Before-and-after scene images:
⟨

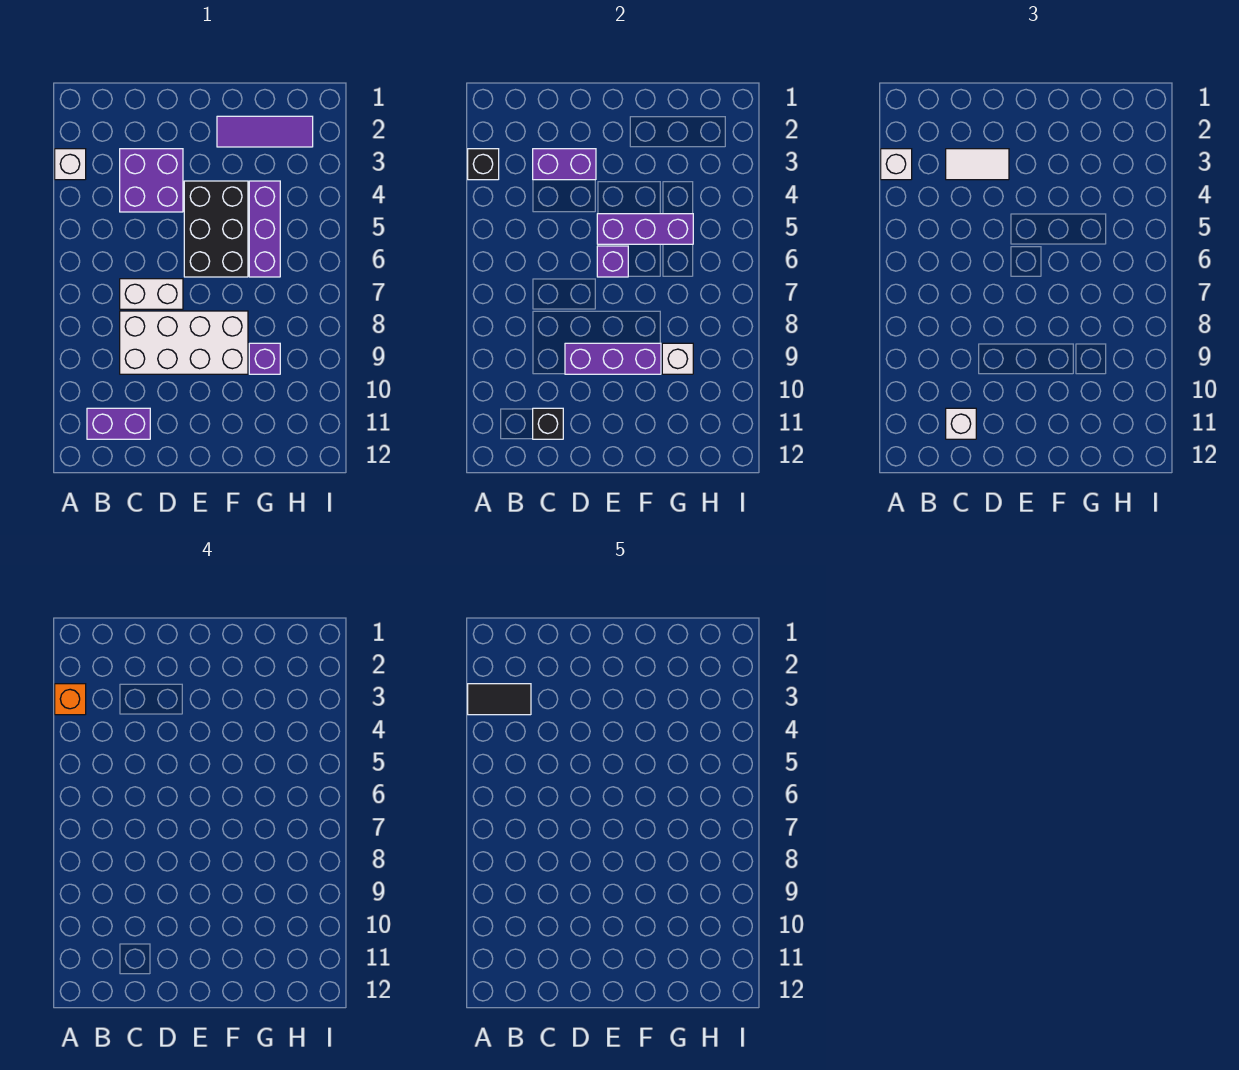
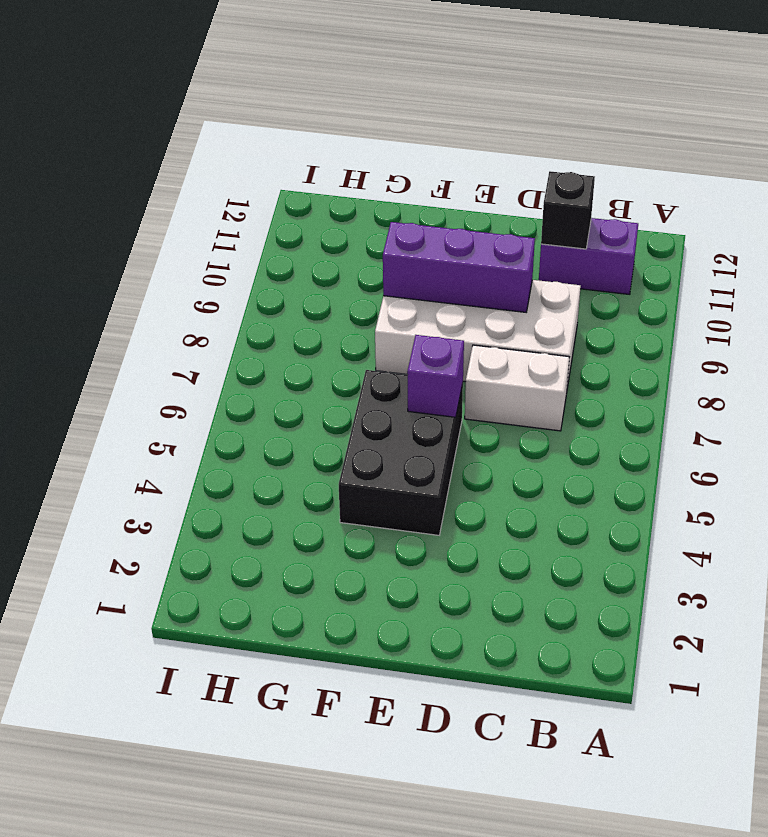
none -> white brick A3 level 1
none -> purple brick C3:D4 level 1
none -> purple tile F2:H2 level 1

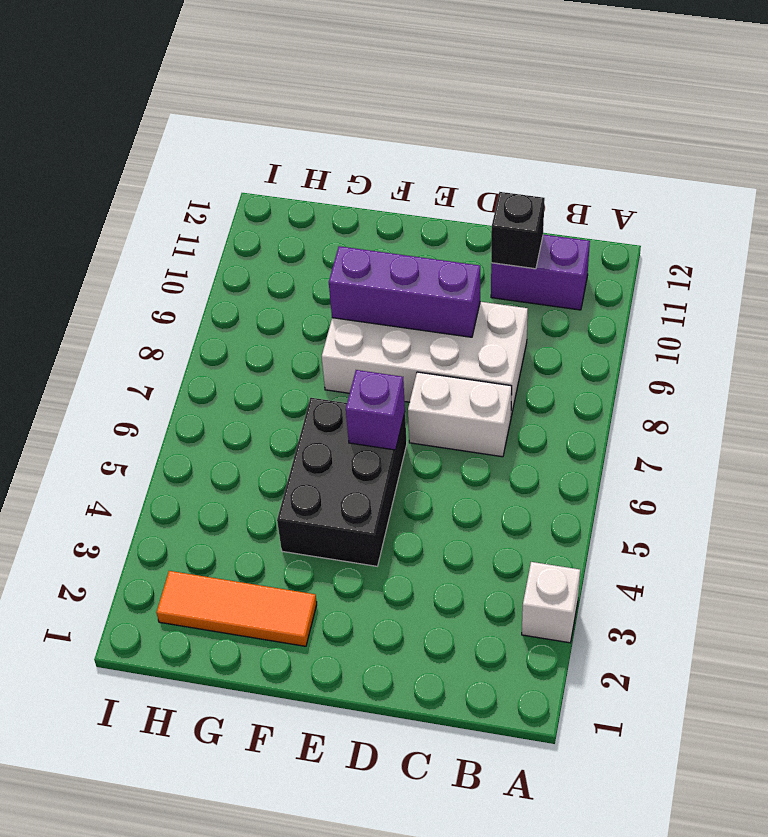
orange tile F2:H2 level 1 -> purple tile F2:H2 level 1
none -> purple brick C3:D4 level 1
none -> purple brick G4:G6 level 1
none -> purple brick G9 level 1

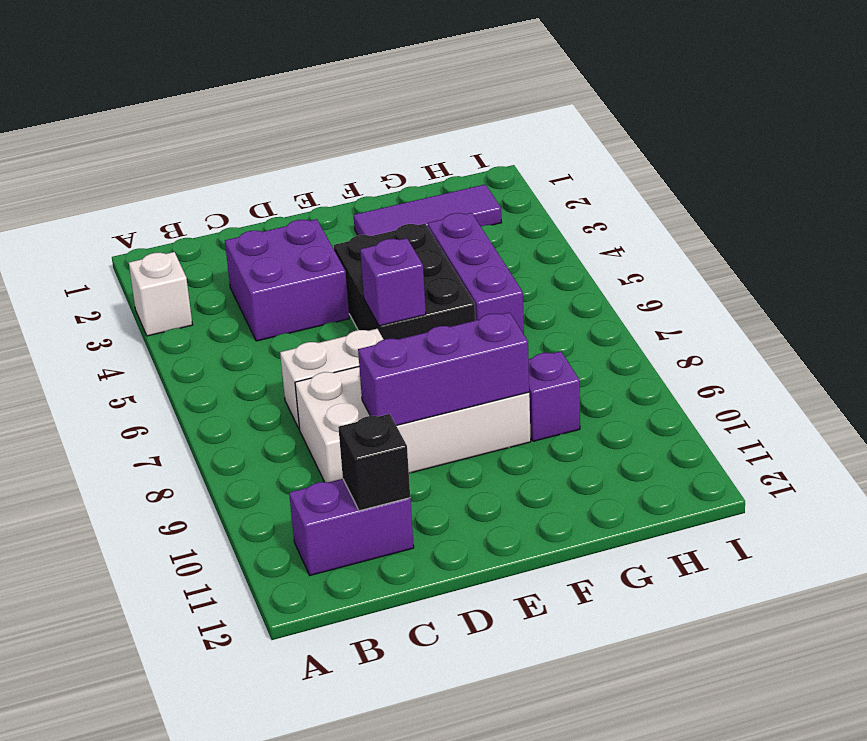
none -> black brick A3 level 2
none -> purple brick C3:D3 level 2
none -> purple brick E5:G5 level 2

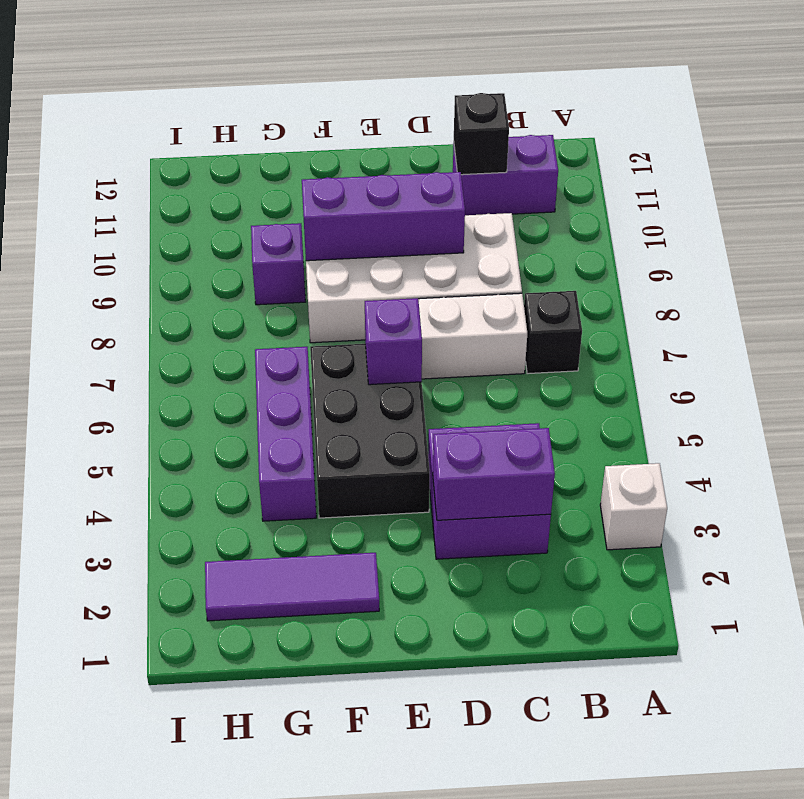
black brick B7 level 1 -> black brick A3 level 2
none -> purple brick E5:G5 level 2
none -> white brick G9 level 2
none -> white brick A3 level 3

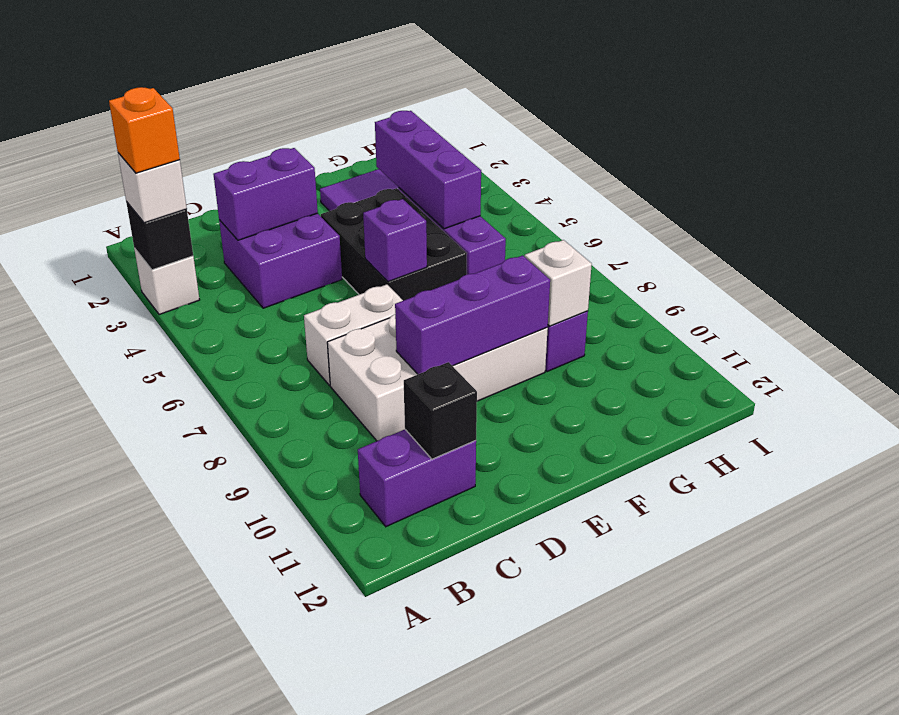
purple brick G3:G5 level 2 -> purple brick E5:G5 level 2
none -> white tile C3:D3 level 3
none -> white brick C11 level 3
none -> black tile A3:B3 level 5

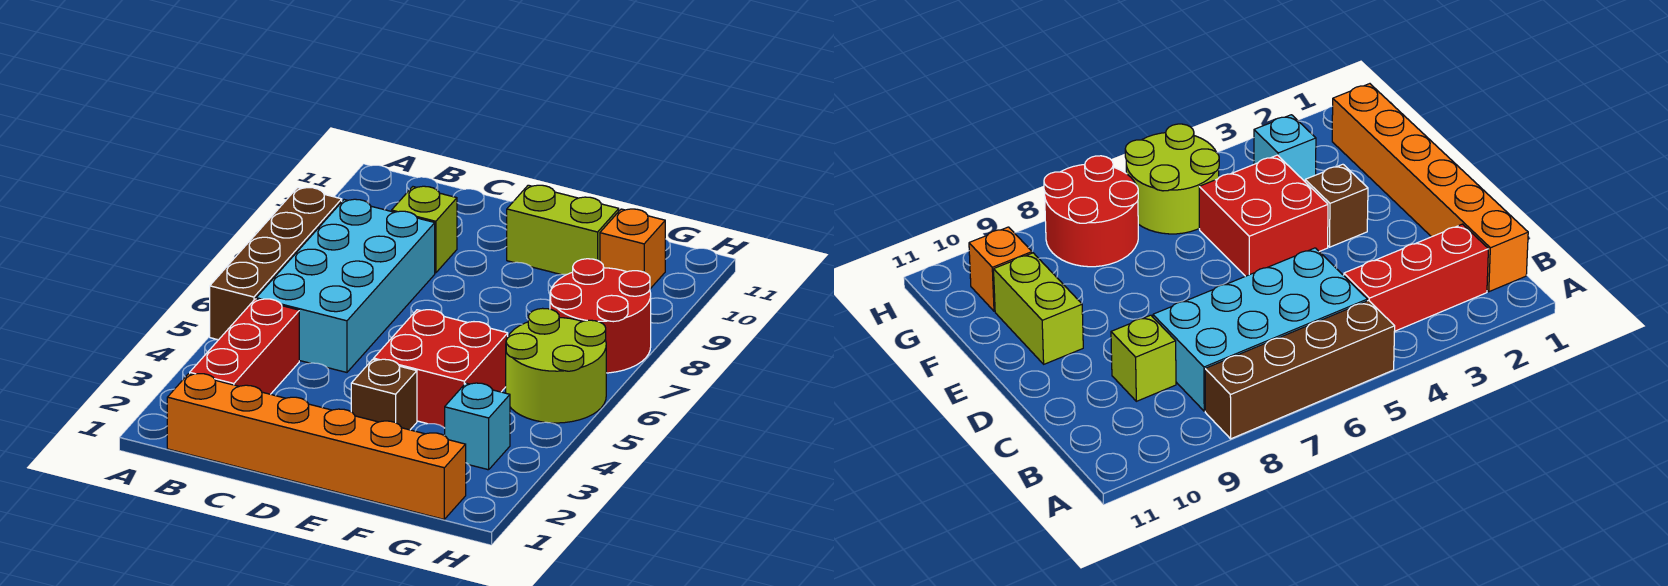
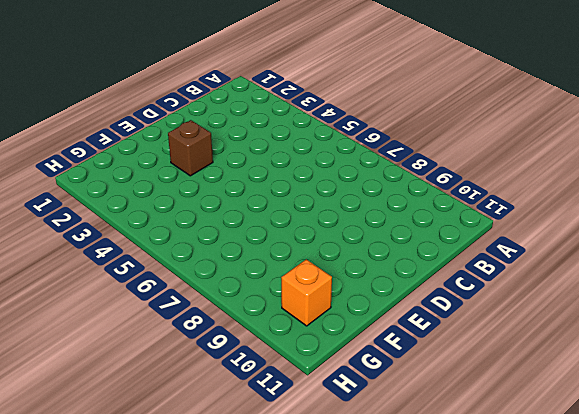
none -> brown brick A5:A8 level 1
none -> orange brick B1:G1 level 1
none -> red brick B2:B4 level 1

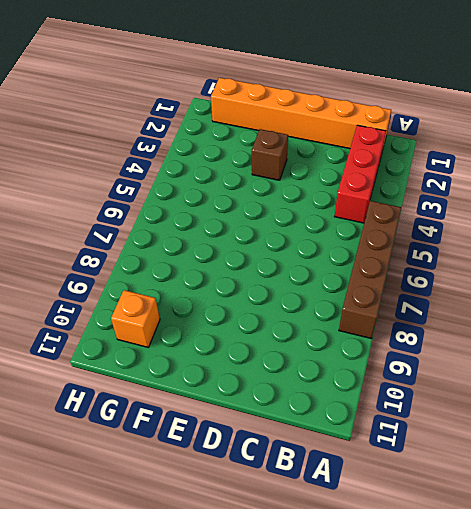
none -> cyan brick B5:C8 level 1
none -> lime brick C9 level 1
none -> red brick E4:F5 level 1

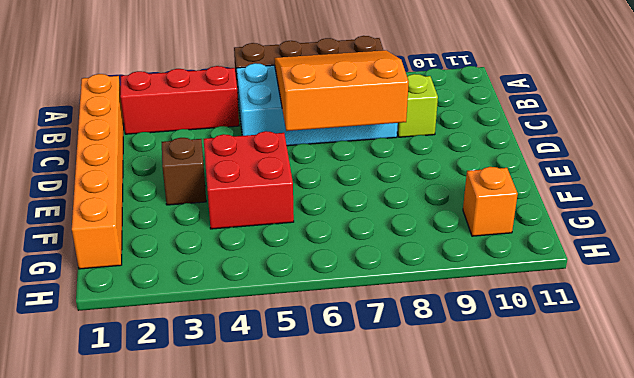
orange slope B6:D8 level 2 top D -> none
none -> lime brick E10:F10 level 1
none -> cyan brick G3 level 1
none -> lime round brick G5:H6 level 1

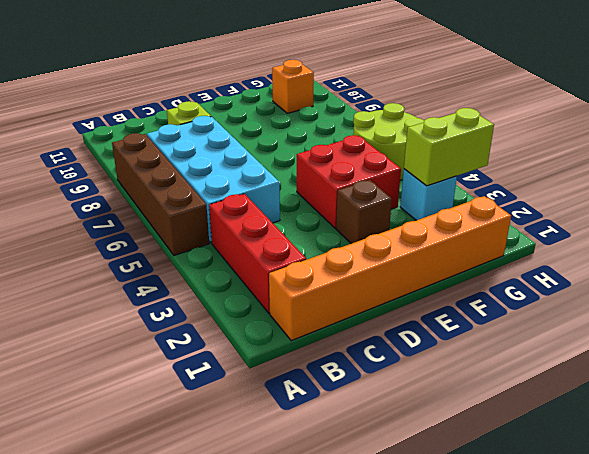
lime brick G3:H3 level 2 -> lime brick E10:F10 level 1
none -> red round brick G7:H8 level 1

⟩

Problem description: Please repeat the records above word for word, and do not include the pictures.

Solution for this task:
none -> white brick A3 level 1
none -> purple brick C3:D4 level 1
none -> purple tile F2:H2 level 1

orange tile F2:H2 level 1 -> purple tile F2:H2 level 1
none -> purple brick C3:D4 level 1
none -> purple brick G4:G6 level 1
none -> purple brick G9 level 1

none -> black brick A3 level 2
none -> purple brick C3:D3 level 2
none -> purple brick E5:G5 level 2

black brick B7 level 1 -> black brick A3 level 2
none -> purple brick E5:G5 level 2
none -> white brick G9 level 2
none -> white brick A3 level 3

purple brick G3:G5 level 2 -> purple brick E5:G5 level 2
none -> white tile C3:D3 level 3
none -> white brick C11 level 3
none -> black tile A3:B3 level 5

none -> brown brick A5:A8 level 1
none -> orange brick B1:G1 level 1
none -> red brick B2:B4 level 1

none -> cyan brick B5:C8 level 1
none -> lime brick C9 level 1
none -> red brick E4:F5 level 1

orange slope B6:D8 level 2 top D -> none
none -> lime brick E10:F10 level 1
none -> cyan brick G3 level 1
none -> lime round brick G5:H6 level 1

lime brick G3:H3 level 2 -> lime brick E10:F10 level 1
none -> red round brick G7:H8 level 1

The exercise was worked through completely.